[YOUR OBJECTIVE]: Copy nothing but the text: reproduce each line of the listing exactly and leave the pictures out.

[PROVIDED DATA]:
<<<<
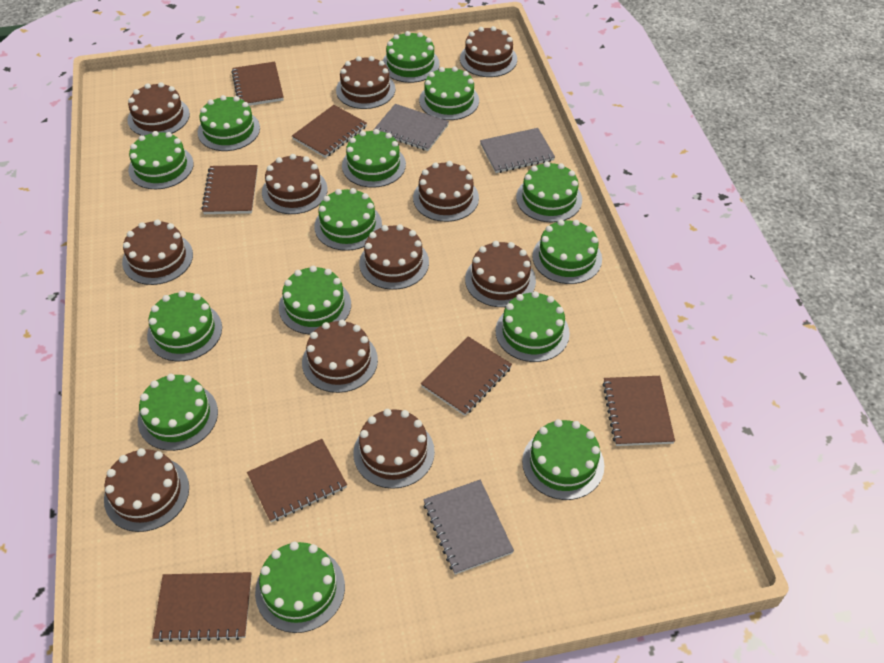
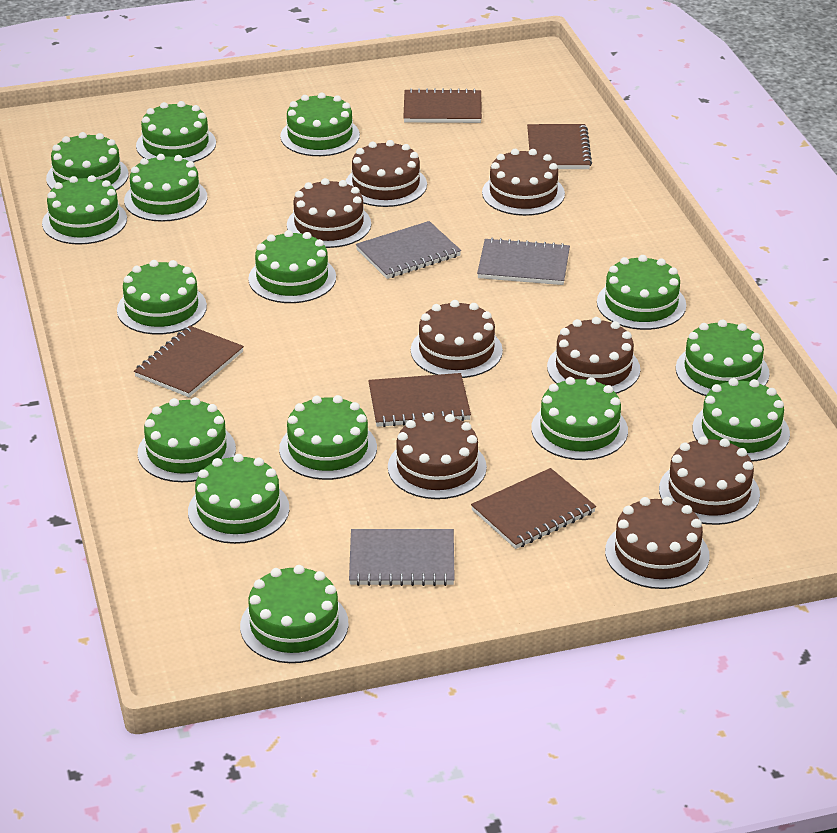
brown cake: 11 -> 8
brown notebook: 7 -> 5
green cake: 14 -> 15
>>>>
[OUTPUT BELOW]:
brown cake: 11 -> 8
brown notebook: 7 -> 5
green cake: 14 -> 15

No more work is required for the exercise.